=== WHAT THE EXERCISE ASKS ===
Count the lines in the records that hold the string "blue". Only the number should be given.

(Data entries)
━━━

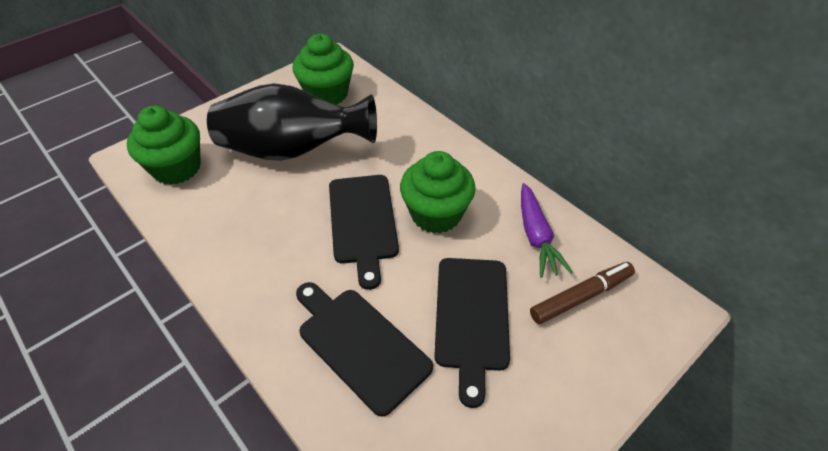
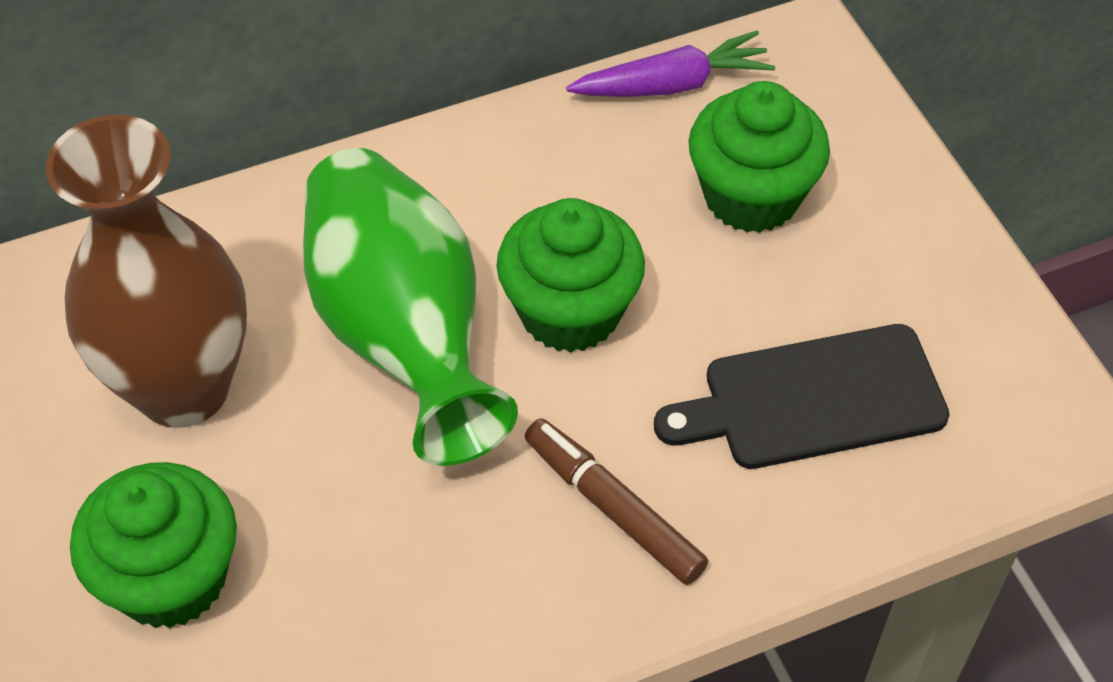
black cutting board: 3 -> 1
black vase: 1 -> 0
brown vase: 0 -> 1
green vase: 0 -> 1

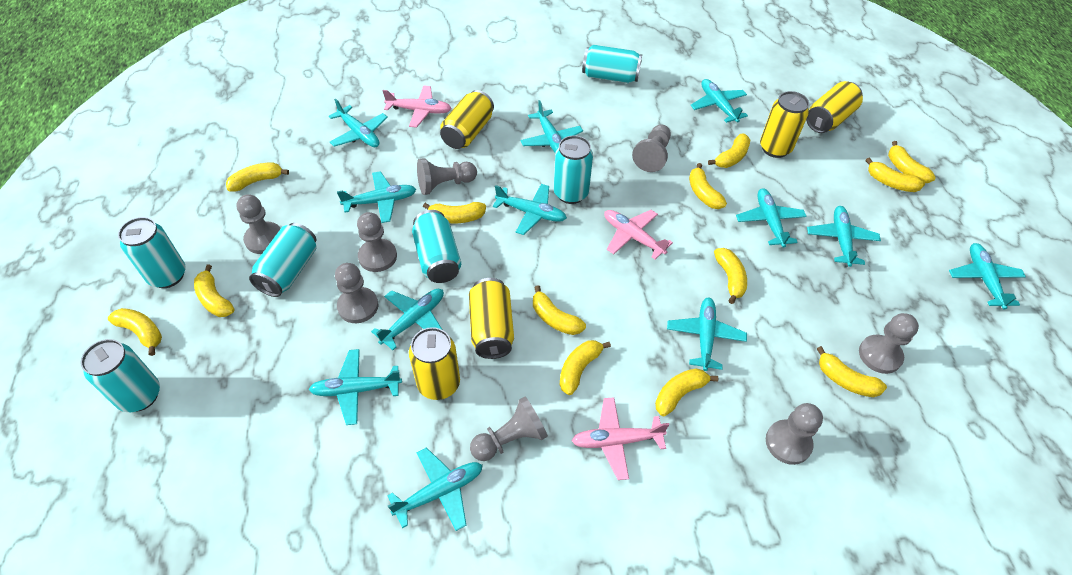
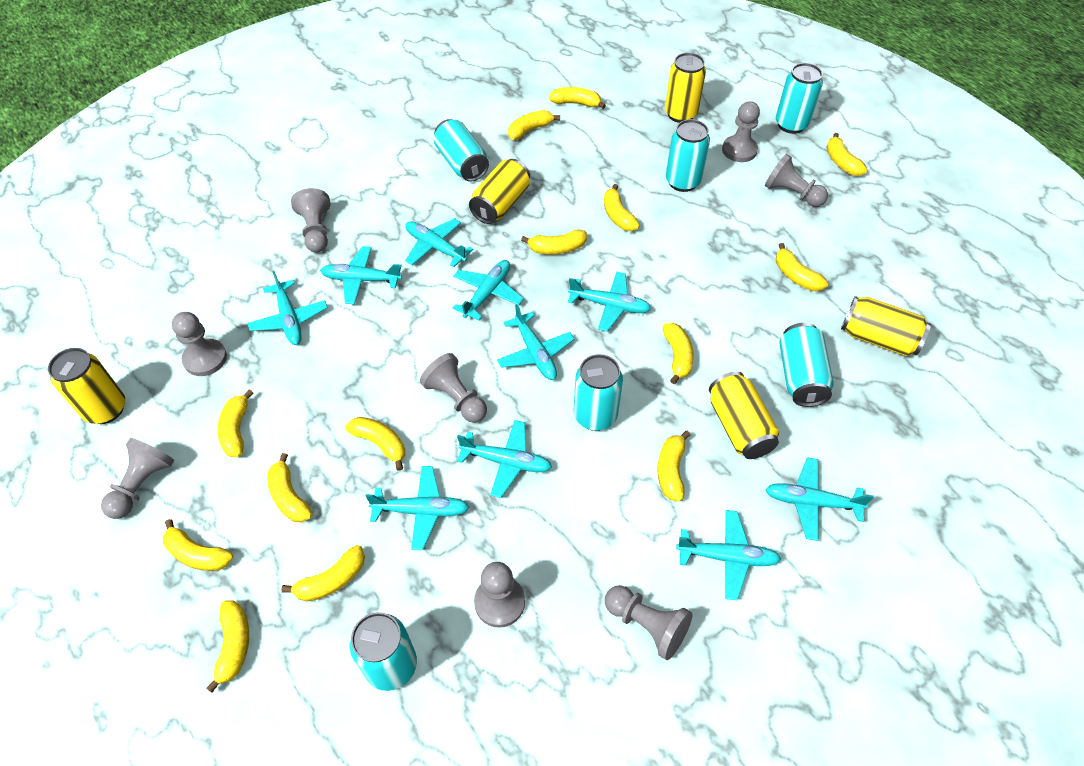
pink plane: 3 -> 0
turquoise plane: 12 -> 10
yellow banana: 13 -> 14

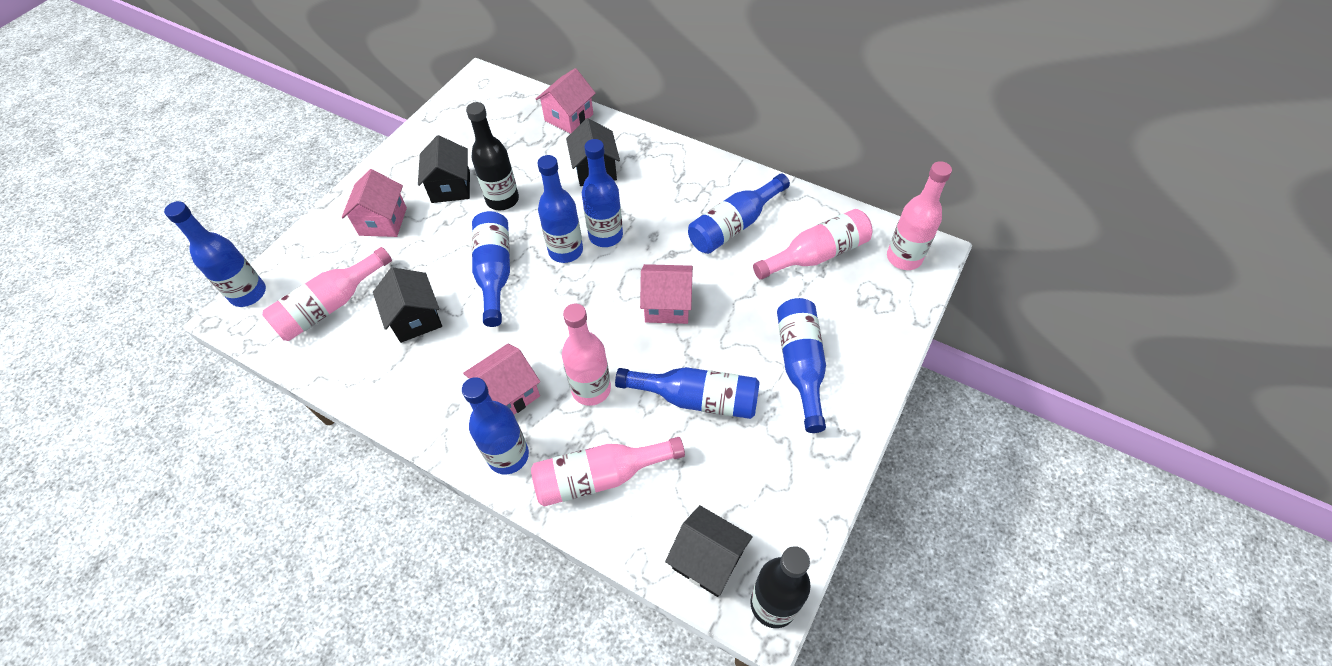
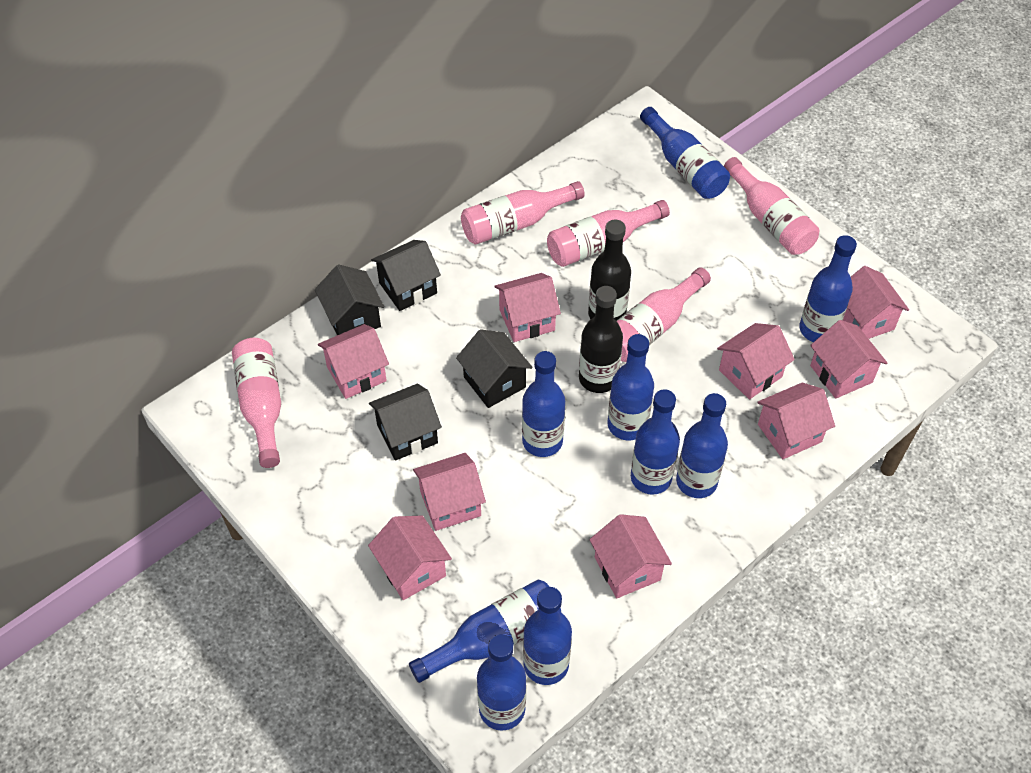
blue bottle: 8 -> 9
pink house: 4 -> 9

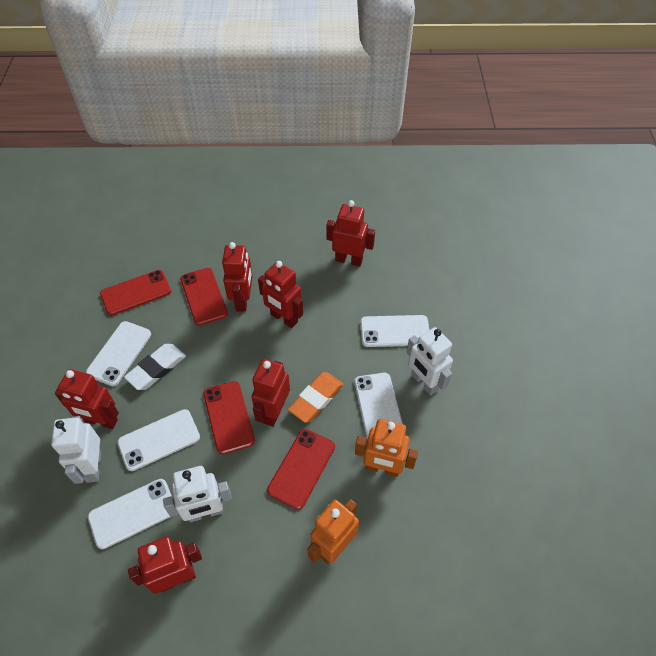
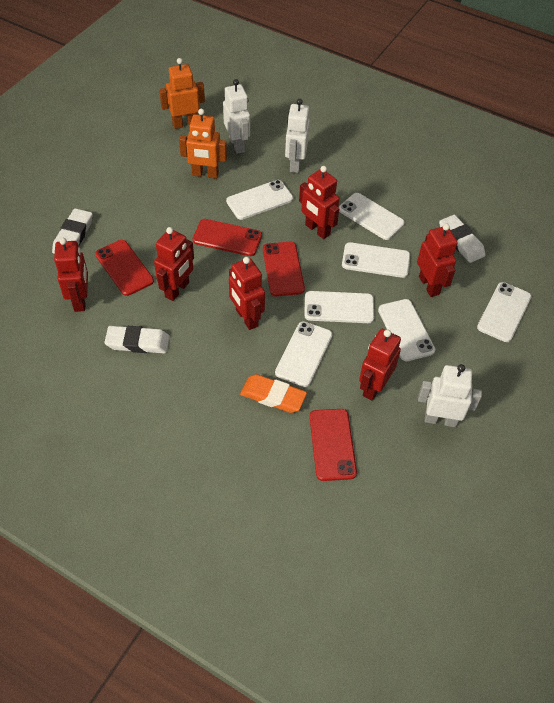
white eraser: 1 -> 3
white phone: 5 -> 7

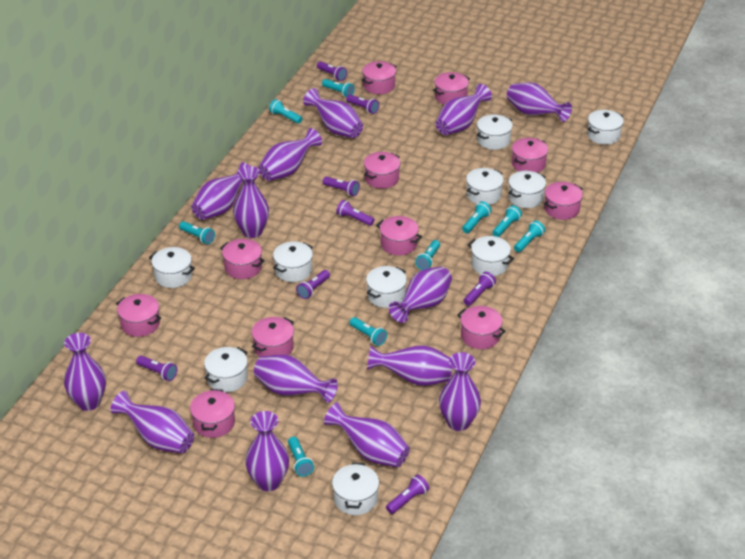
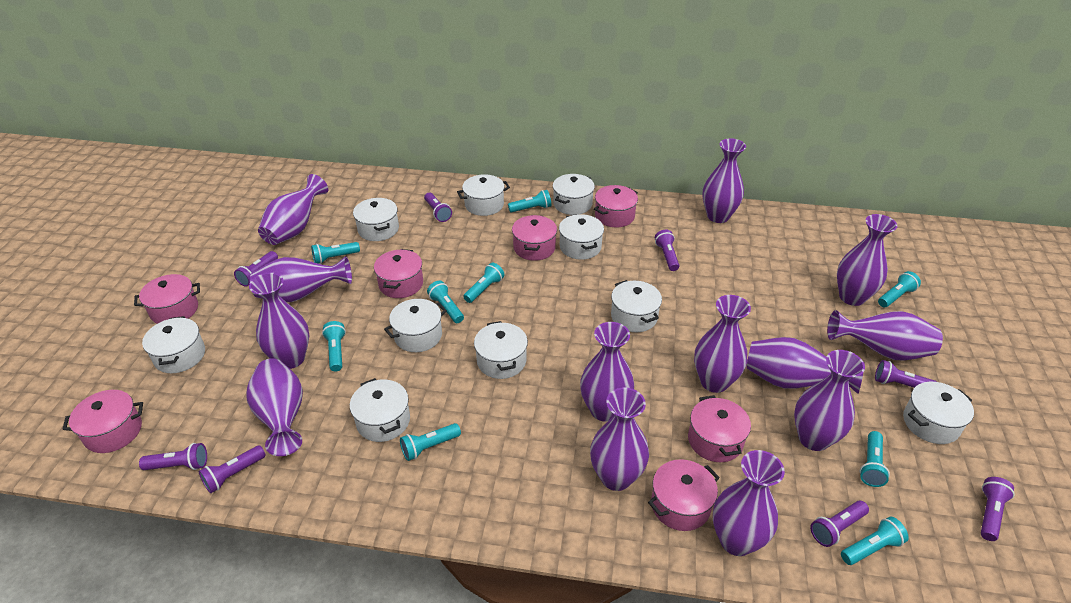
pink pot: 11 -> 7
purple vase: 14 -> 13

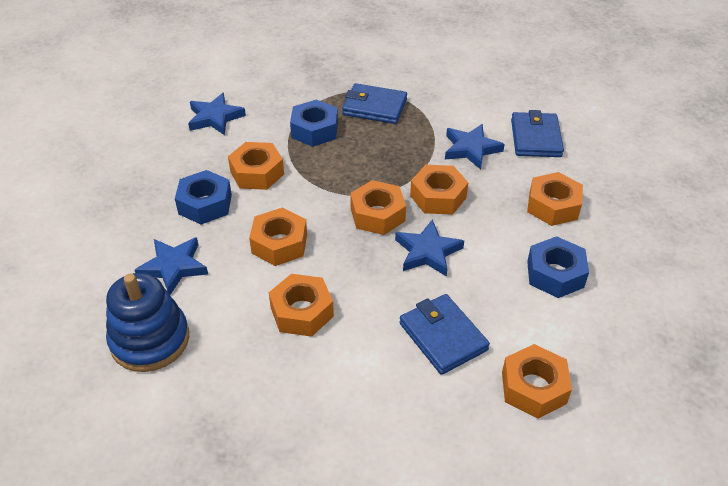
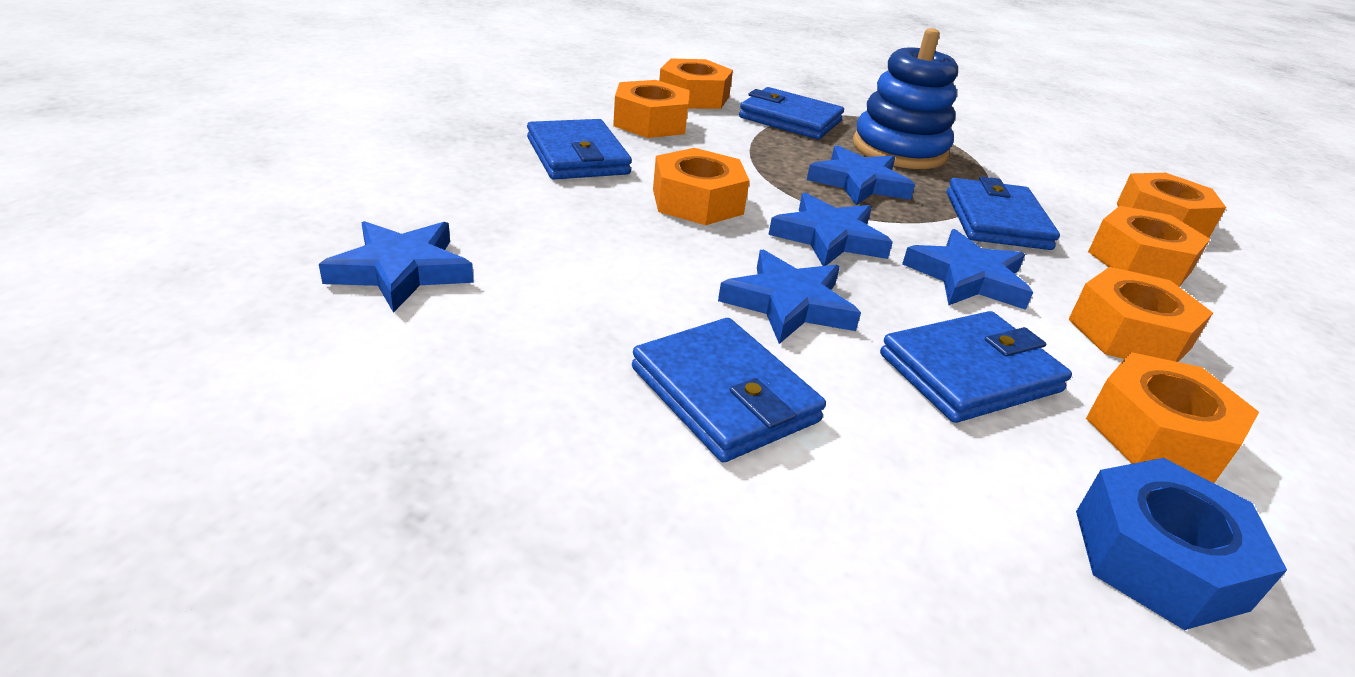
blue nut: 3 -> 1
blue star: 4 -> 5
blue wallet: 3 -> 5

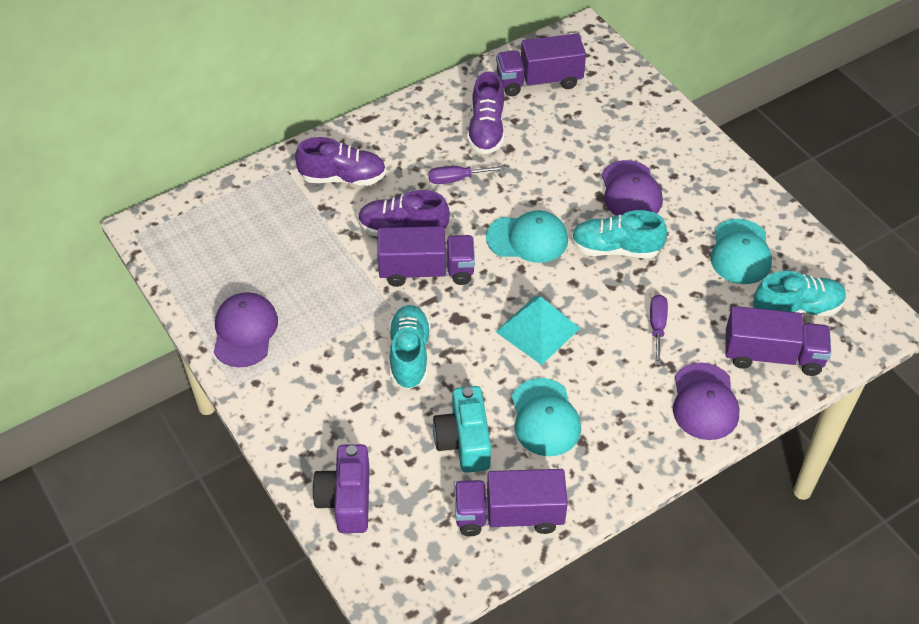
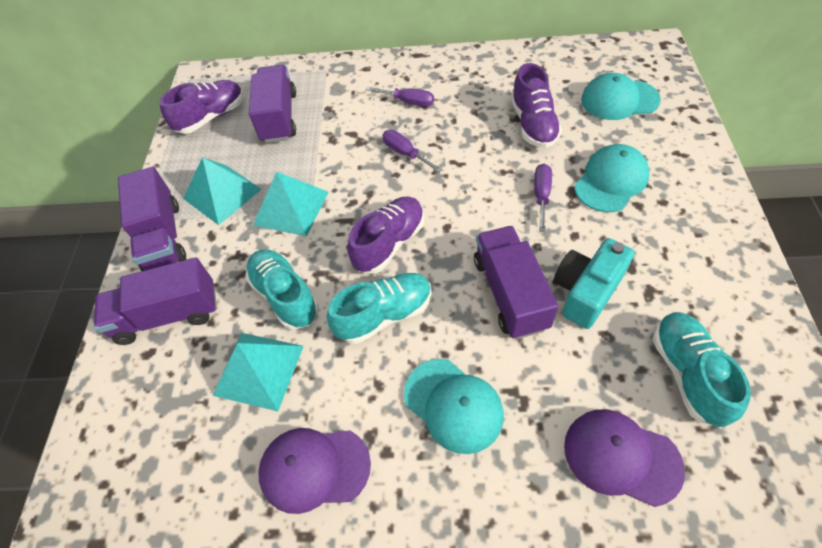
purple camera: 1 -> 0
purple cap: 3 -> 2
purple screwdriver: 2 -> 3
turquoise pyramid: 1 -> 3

━━━

=== SOLUTION ===
4